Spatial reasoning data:

· · · · · · ·

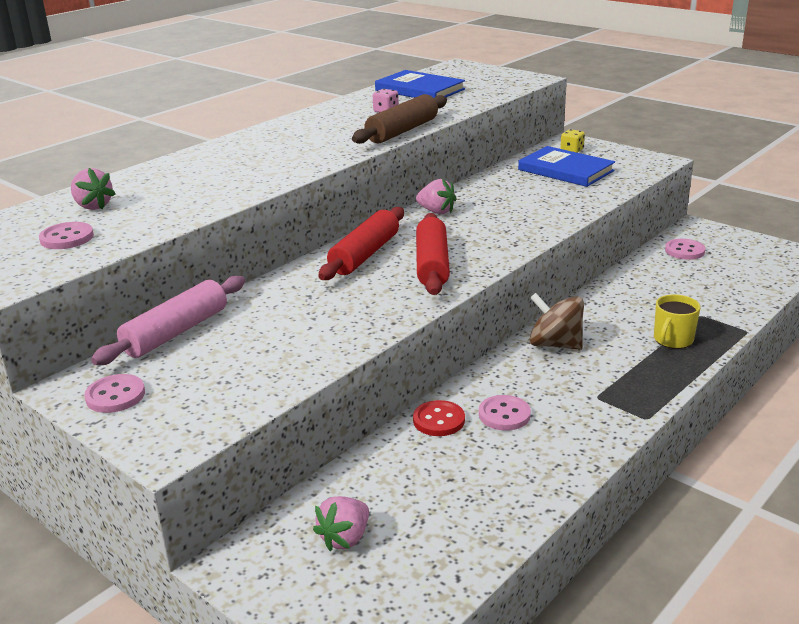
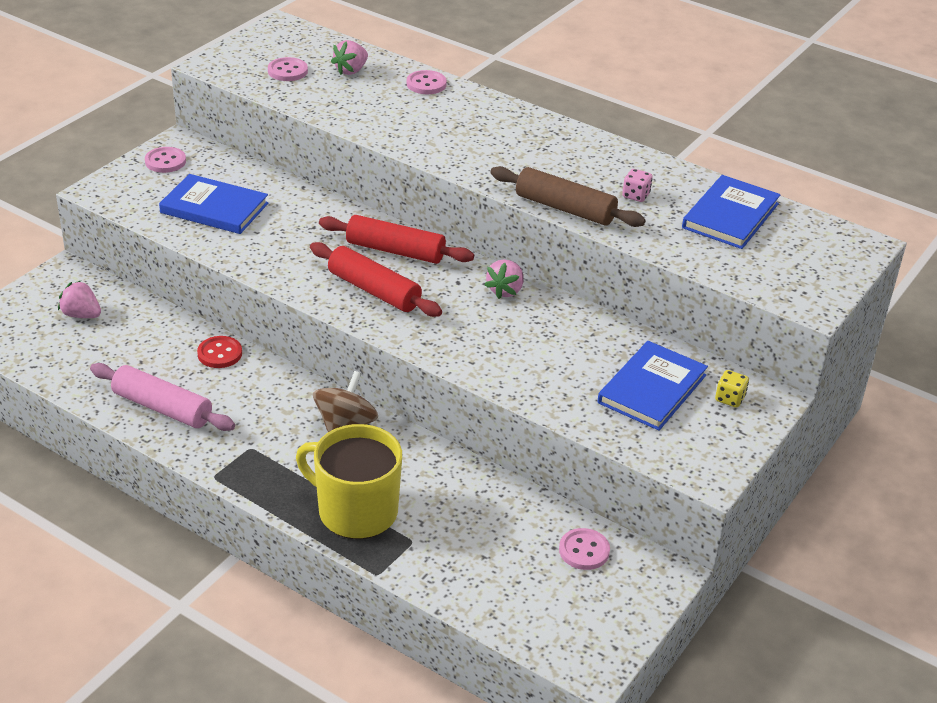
camera: 80 degrees right, 10 degrees up
(176, 332) = (252, 172): pink rolling pin -> pink rolling pin (162, 408)
(249, 355) = (214, 208): none -> blue book
(432, 265) = (374, 290): red rolling pin -> red rolling pin turned 45 degrees clockwise
(504, 415) = (225, 390): pink button -> pink button (426, 84)
(672, 340) = (356, 511): yellow mug -> yellow mug, size x1.87

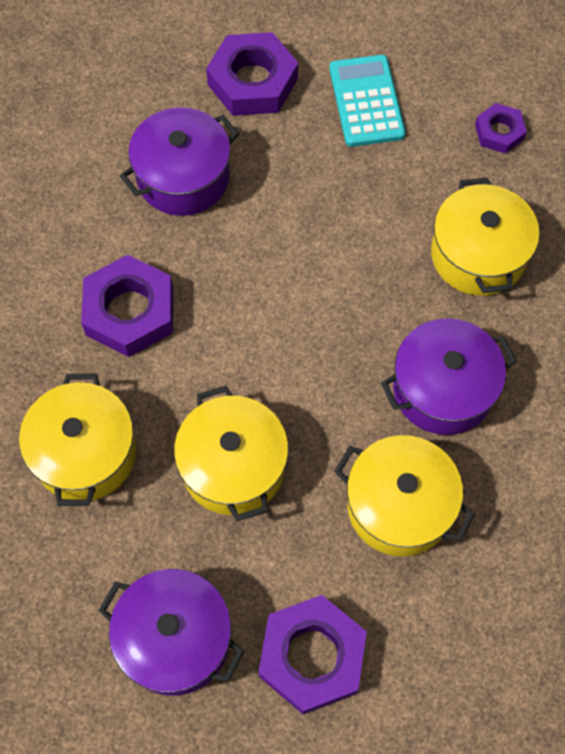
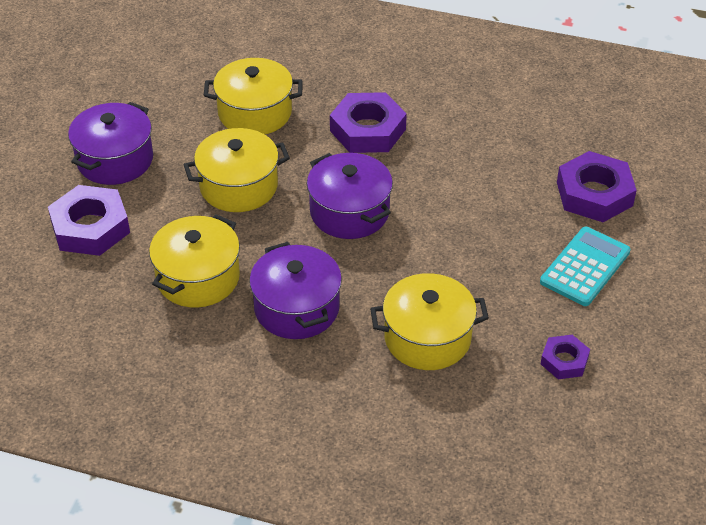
camera: 90 degrees right, 20 degrees down
(183, 177) = (490, 155): purple pot -> purple pot (349, 212)
(366, 101) = (585, 267): turquoise calculator -> turquoise calculator turned 45 degrees counterclockwise

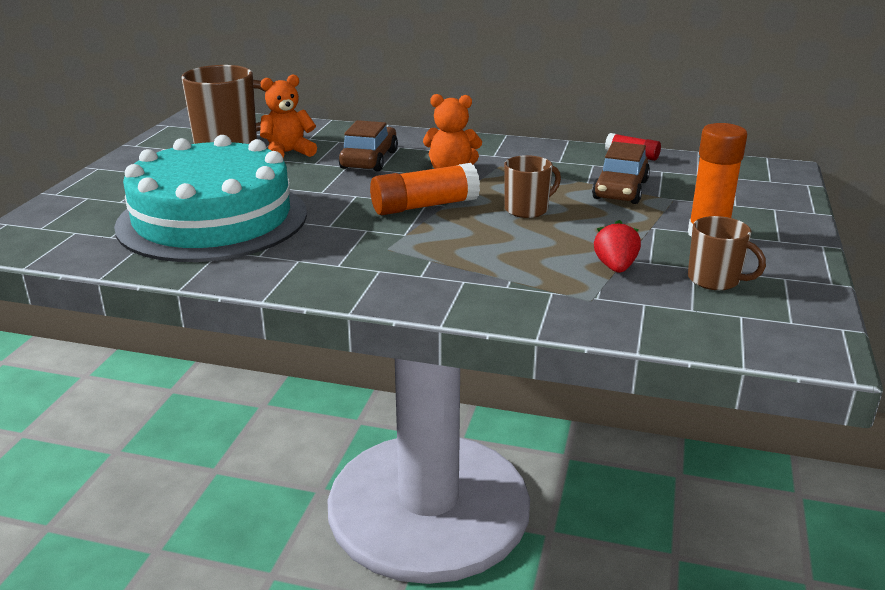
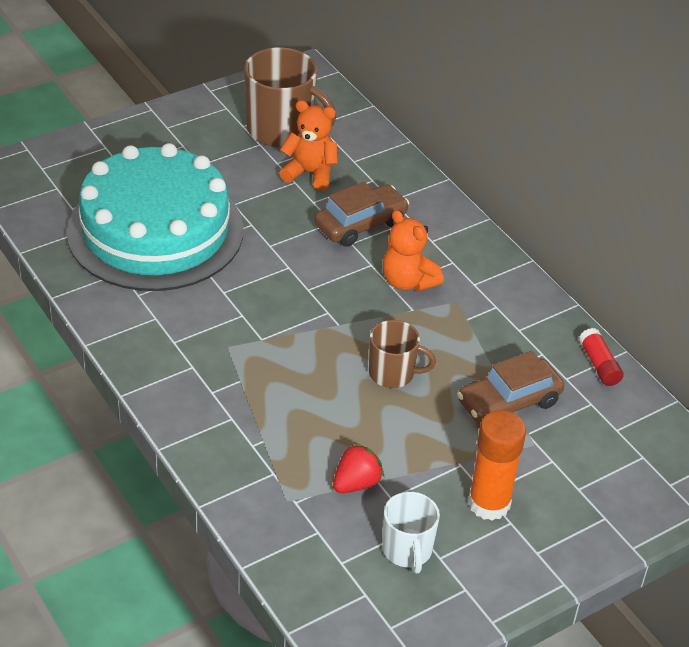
camera: 40 degrees right, 15 degrees up
(424, 206) = (320, 315): orange glue stick -> none
(715, 280) = (407, 550): brown mug -> white mug

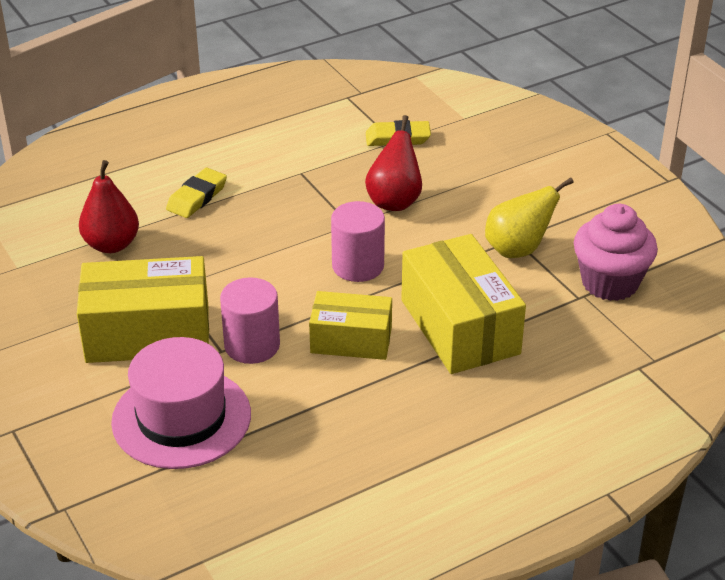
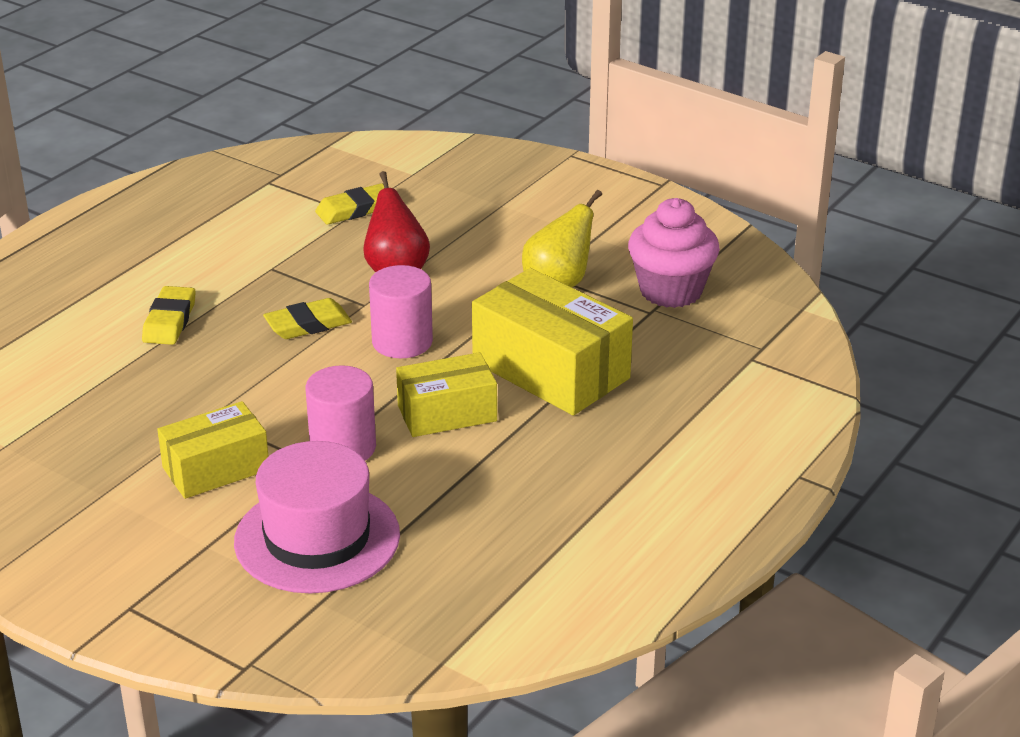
camera: 25 degrees left, 5 degrees down
(111, 245) = (104, 393): red pear -> none
(148, 333) = (216, 469): yellow box -> yellow box, size x0.63
(296, 229) = (308, 324): none -> yellow eraser

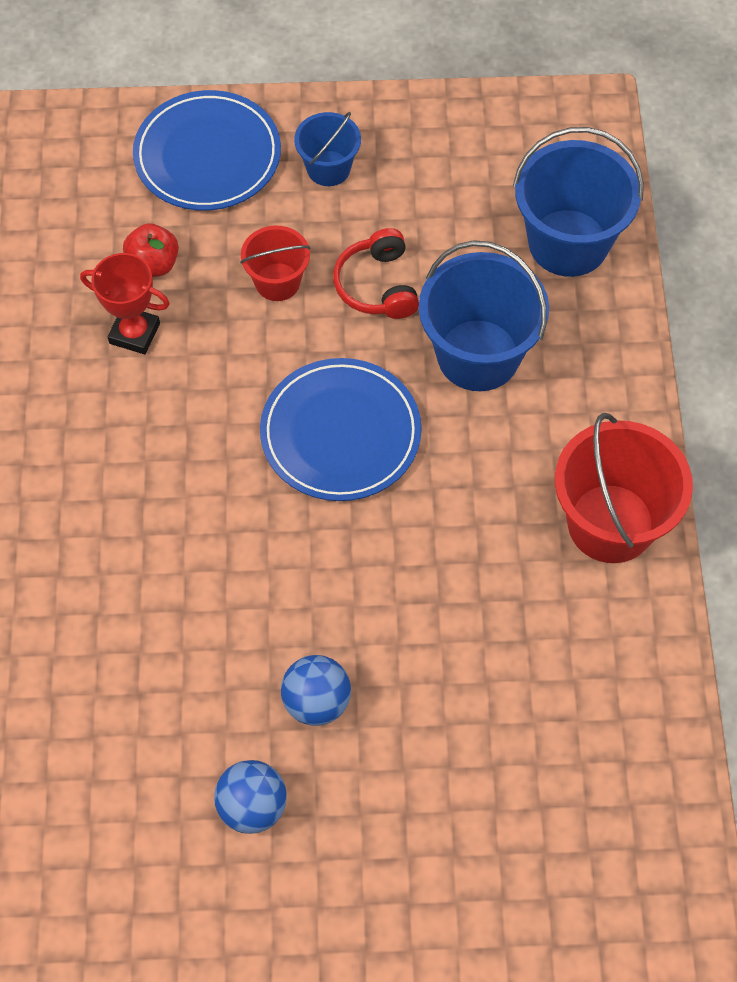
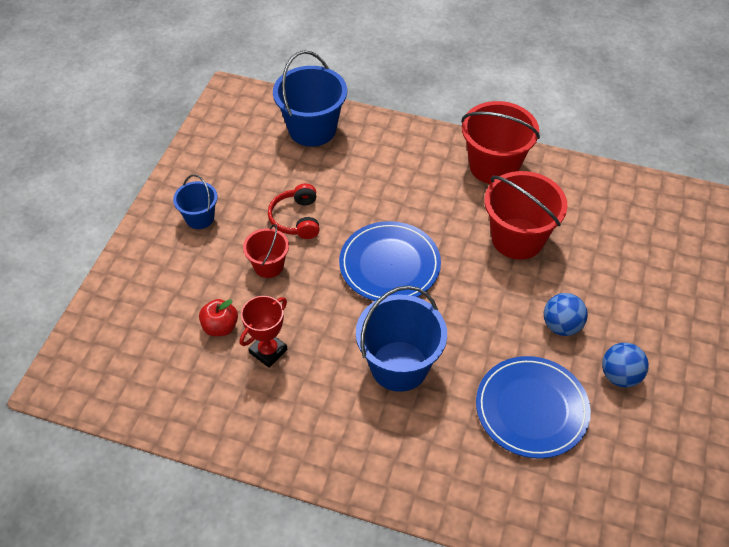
camera: 70 degrees left, 10 degrees down
(207, 155) = (152, 275): blue plate -> blue plate (531, 409)
(377, 285) = (296, 219): red headphones -> red headphones turned 75 degrees clockwise
(466, 597) = (517, 238): none -> red bucket
(478, 355) = (366, 188): blue bucket -> blue bucket (399, 366)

· · · · · · ·

**Exercise instructions:**
Go through the records above and copy every line holding the word "rolling".

**Expected answer:**
(176, 332) = (252, 172): pink rolling pin -> pink rolling pin (162, 408)
(432, 265) = (374, 290): red rolling pin -> red rolling pin turned 45 degrees clockwise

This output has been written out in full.